=== ABOUT THIS EXERCISE ===
Find the string "test" in the listing and report every line that has it.

=== RECORD SET ===
========
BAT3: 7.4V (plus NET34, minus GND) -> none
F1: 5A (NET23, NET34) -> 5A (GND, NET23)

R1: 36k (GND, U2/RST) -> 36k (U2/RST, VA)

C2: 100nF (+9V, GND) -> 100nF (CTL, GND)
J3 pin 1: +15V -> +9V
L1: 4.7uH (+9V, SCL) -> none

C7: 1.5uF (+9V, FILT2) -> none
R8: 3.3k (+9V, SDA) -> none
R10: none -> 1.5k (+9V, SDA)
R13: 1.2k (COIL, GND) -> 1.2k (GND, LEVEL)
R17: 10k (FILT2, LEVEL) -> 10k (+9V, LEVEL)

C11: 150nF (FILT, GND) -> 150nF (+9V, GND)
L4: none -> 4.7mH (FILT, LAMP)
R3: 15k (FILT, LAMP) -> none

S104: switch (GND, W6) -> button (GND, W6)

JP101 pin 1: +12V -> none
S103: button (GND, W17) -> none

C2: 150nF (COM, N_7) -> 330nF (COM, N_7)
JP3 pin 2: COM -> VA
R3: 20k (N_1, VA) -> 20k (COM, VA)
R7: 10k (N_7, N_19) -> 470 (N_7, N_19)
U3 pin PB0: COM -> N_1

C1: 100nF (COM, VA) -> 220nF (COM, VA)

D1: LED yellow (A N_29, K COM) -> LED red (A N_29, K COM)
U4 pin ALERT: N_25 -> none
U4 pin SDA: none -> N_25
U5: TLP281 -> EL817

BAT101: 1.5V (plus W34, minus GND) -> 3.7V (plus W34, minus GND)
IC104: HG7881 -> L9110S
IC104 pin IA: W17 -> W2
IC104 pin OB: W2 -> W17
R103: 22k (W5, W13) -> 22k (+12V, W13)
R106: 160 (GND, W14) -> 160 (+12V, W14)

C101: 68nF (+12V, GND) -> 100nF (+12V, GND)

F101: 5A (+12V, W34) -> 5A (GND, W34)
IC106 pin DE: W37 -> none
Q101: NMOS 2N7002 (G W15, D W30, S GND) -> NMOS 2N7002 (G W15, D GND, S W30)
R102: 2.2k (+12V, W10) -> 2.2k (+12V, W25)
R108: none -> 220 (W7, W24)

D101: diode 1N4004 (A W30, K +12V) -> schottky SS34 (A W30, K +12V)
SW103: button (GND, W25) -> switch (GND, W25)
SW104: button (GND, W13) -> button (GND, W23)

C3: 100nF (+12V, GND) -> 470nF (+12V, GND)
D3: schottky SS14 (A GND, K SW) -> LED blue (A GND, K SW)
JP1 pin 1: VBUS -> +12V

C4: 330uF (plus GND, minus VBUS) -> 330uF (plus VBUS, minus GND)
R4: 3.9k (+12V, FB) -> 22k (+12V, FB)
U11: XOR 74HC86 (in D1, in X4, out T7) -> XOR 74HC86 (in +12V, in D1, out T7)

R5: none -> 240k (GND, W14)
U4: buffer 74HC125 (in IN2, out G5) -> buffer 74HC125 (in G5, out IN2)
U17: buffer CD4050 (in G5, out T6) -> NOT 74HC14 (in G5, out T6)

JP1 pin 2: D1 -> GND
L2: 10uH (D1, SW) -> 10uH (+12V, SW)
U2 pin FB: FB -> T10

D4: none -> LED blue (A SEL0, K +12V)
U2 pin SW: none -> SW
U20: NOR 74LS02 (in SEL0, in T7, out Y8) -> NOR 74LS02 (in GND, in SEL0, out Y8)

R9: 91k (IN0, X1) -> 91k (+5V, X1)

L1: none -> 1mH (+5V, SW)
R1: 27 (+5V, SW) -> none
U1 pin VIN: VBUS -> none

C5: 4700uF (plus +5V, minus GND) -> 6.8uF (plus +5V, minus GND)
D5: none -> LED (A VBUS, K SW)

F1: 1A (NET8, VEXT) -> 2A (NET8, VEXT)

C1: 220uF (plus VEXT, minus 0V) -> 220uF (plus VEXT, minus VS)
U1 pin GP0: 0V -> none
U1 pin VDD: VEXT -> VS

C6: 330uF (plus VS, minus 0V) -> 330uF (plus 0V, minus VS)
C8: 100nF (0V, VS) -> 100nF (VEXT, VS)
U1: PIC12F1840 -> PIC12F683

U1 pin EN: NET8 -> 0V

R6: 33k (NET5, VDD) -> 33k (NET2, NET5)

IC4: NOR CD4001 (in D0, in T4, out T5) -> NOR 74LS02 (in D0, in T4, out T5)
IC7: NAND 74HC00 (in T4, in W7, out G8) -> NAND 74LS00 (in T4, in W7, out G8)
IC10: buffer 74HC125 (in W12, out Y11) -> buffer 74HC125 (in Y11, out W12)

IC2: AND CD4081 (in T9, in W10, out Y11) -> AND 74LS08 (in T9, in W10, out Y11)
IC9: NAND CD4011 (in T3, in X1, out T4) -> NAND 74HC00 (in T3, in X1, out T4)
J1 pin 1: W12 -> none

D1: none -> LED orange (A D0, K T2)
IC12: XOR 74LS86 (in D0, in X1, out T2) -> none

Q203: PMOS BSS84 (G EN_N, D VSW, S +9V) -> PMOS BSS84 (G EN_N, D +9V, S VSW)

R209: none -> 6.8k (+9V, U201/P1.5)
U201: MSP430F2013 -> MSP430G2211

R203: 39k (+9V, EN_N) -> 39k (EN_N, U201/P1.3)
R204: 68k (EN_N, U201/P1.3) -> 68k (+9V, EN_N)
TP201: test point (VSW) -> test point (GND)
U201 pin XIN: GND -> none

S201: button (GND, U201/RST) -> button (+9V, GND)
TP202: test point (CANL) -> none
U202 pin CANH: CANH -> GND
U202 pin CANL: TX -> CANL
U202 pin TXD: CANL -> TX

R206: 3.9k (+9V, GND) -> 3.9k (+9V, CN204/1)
========
=== ANSWER TO THIS EXERCISE ===
TP201: test point (VSW) -> test point (GND)
TP202: test point (CANL) -> none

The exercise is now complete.